▸ **Task statement**: Among the records that follow, find the line with "blue triangle: rotated" and the line with "brown cross: moved 2 px up". Set down those lines and all lines between them exactly, without adding anything.

▸ **Records excerpted from a collection**:
══════

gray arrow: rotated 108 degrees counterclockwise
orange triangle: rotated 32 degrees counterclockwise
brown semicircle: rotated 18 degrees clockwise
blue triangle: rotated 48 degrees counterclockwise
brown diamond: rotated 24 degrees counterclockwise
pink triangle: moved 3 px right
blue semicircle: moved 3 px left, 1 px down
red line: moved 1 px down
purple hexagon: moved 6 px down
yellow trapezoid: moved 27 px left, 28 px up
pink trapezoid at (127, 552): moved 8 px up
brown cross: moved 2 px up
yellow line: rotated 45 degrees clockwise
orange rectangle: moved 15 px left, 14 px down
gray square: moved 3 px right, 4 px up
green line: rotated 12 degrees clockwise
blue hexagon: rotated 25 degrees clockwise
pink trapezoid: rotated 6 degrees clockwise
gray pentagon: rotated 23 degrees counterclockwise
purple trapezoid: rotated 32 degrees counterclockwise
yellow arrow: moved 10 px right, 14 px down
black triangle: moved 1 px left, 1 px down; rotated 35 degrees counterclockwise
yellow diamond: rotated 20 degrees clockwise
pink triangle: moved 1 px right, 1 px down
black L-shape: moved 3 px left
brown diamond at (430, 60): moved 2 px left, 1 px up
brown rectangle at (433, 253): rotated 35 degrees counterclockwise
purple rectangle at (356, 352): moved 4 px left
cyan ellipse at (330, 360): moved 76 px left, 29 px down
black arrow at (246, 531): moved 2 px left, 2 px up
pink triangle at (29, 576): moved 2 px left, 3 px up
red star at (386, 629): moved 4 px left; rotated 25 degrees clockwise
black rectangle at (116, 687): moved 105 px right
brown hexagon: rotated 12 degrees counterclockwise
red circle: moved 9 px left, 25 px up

══════

▸ **Solution for this exercise**:
blue triangle: rotated 48 degrees counterclockwise
brown diamond: rotated 24 degrees counterclockwise
pink triangle: moved 3 px right
blue semicircle: moved 3 px left, 1 px down
red line: moved 1 px down
purple hexagon: moved 6 px down
yellow trapezoid: moved 27 px left, 28 px up
pink trapezoid at (127, 552): moved 8 px up
brown cross: moved 2 px up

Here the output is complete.